# WHAT THE EXERCISE ASKS:
In the copy, include no images, and repeat each entry precisely as written.

Items from a dataset
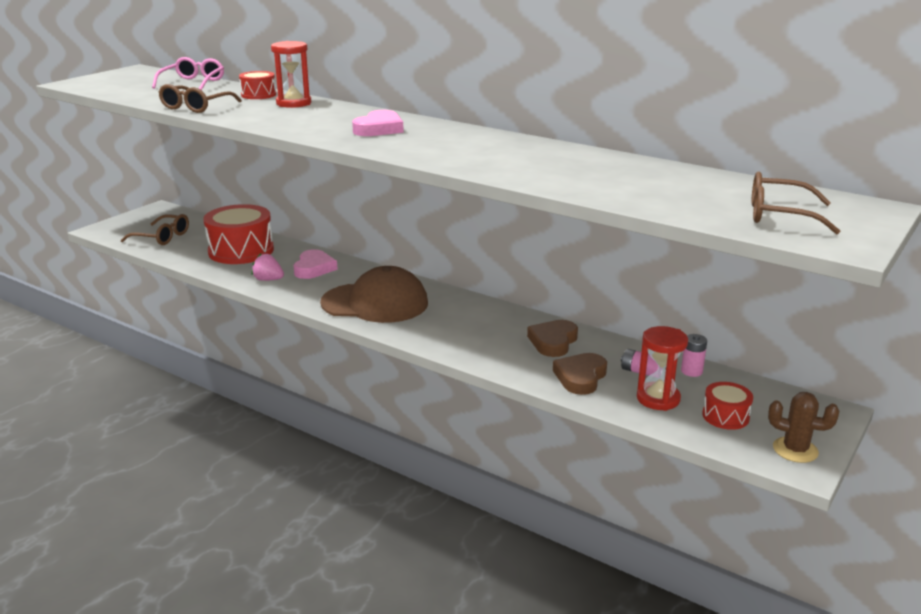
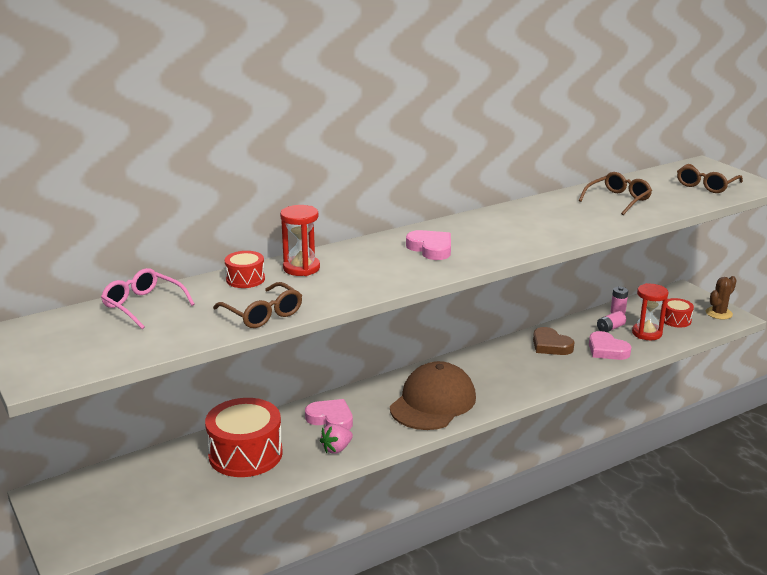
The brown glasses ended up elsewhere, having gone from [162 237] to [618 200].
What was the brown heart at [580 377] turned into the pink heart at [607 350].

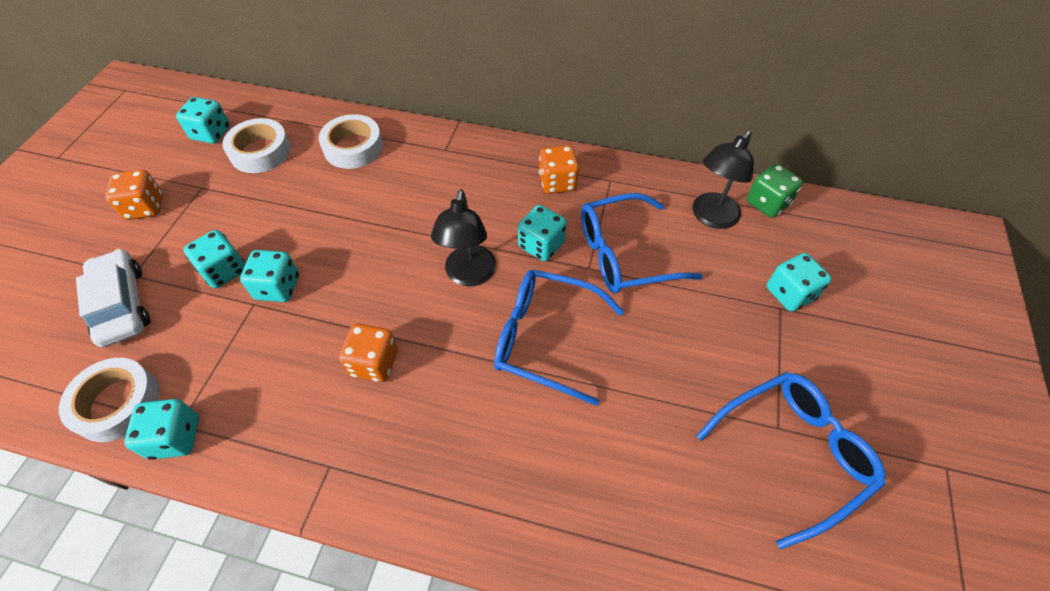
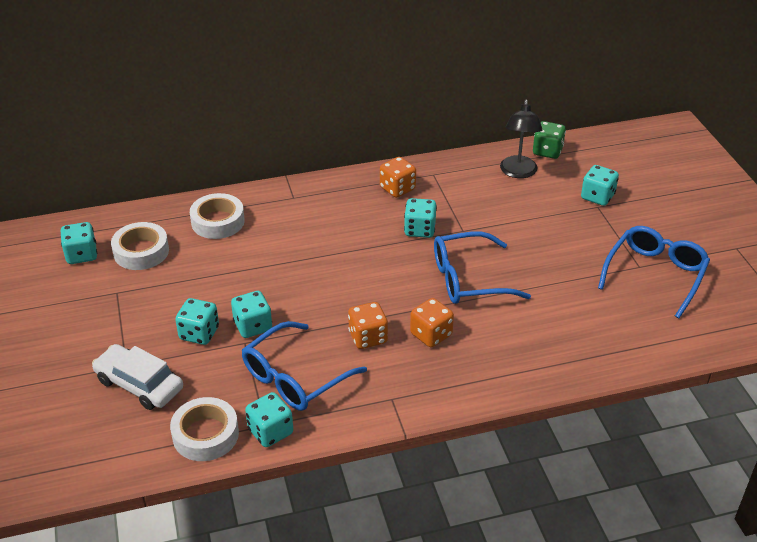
The second view lost the black lamp at [469 275].
The orange dice ended up elsewhere, having gone from [145 207] to [431 335].
The blue glasses ended up elsewhere, having gone from [624 254] to [295 378].

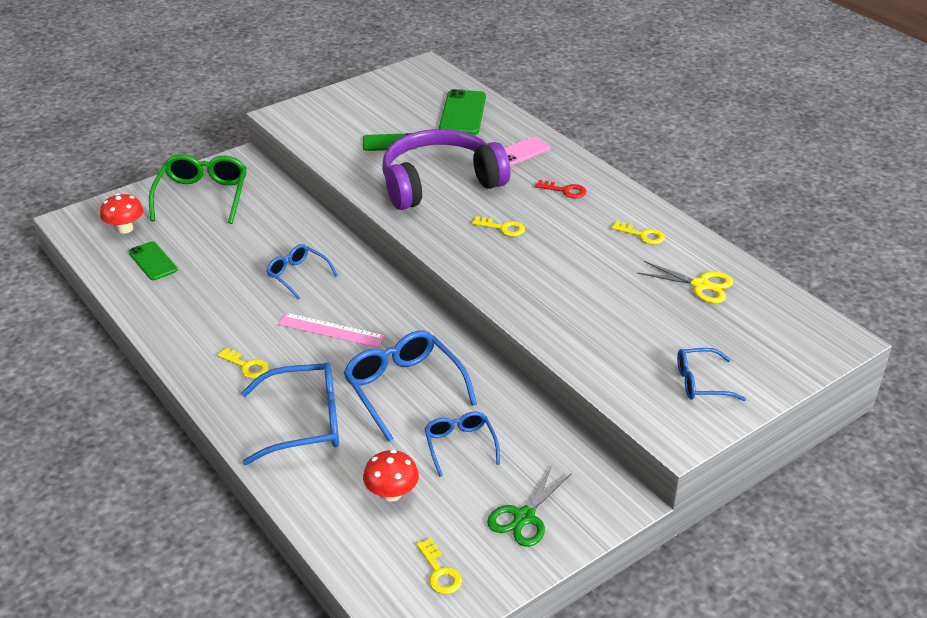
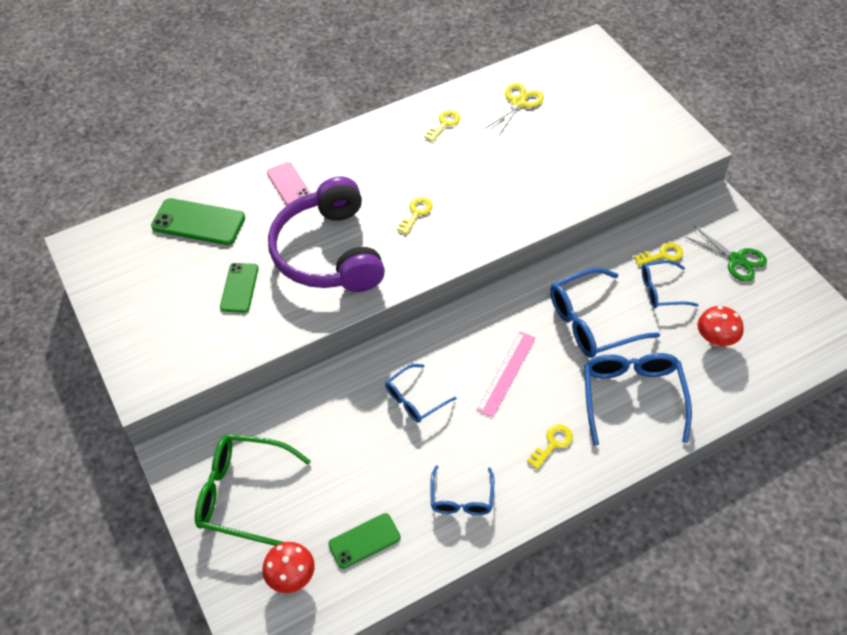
The second view lost the red key at [565 191].
The yellow key ended up elsewhere, having gone from [440 572] to [662 255].
The blue glasses ended up elsewhere, having gone from [701 382] to [461 498].

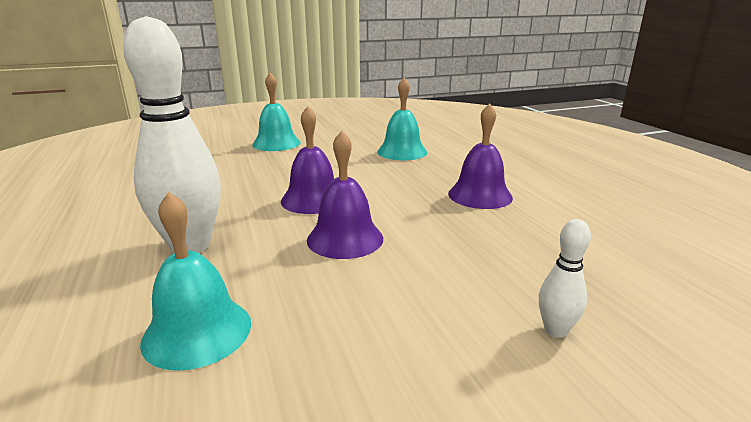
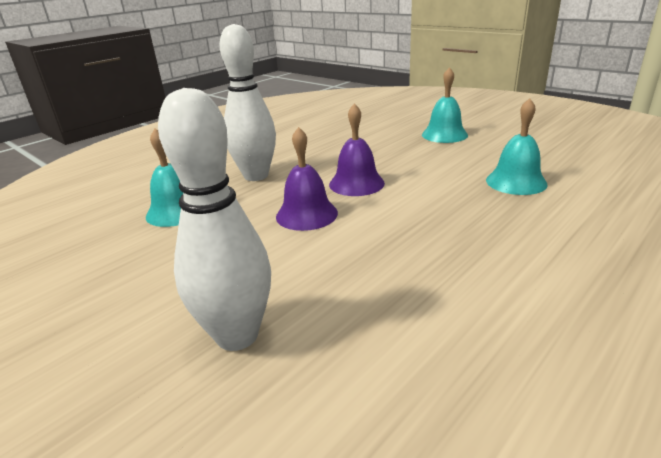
The second view lost the purple bell at [480 195].
The size of the white bowling pin at [555 330] changed by a factor of 2.28.

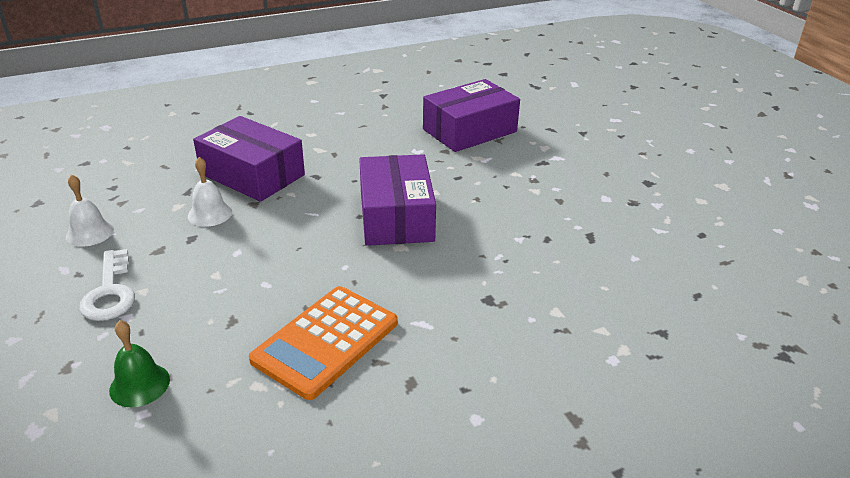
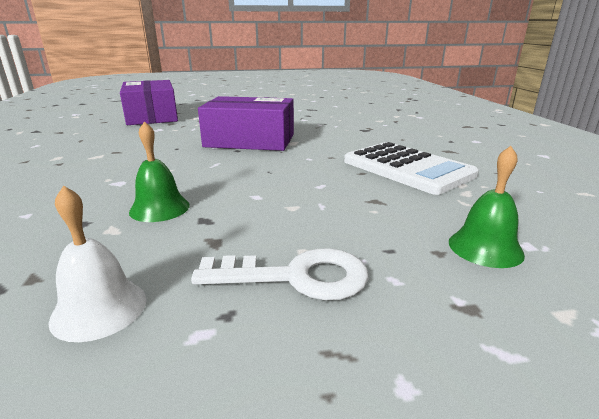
The second view lost the purple box at [252 174].
What was the white bell at [210 214] turned into the green bell at [159 208].
What was the orange calculator at [325 341] turned into the white calculator at [407 168].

# YOUR SOLUTION:
The brown glasses ended up elsewhere, having gone from [162 237] to [618 200].
What was the brown heart at [580 377] turned into the pink heart at [607 350].

The second view lost the black lamp at [469 275].
The orange dice ended up elsewhere, having gone from [145 207] to [431 335].
The blue glasses ended up elsewhere, having gone from [624 254] to [295 378].

The second view lost the red key at [565 191].
The yellow key ended up elsewhere, having gone from [440 572] to [662 255].
The blue glasses ended up elsewhere, having gone from [701 382] to [461 498].

The second view lost the purple bell at [480 195].
The size of the white bowling pin at [555 330] changed by a factor of 2.28.

The second view lost the purple box at [252 174].
What was the white bell at [210 214] turned into the green bell at [159 208].
What was the orange calculator at [325 341] turned into the white calculator at [407 168].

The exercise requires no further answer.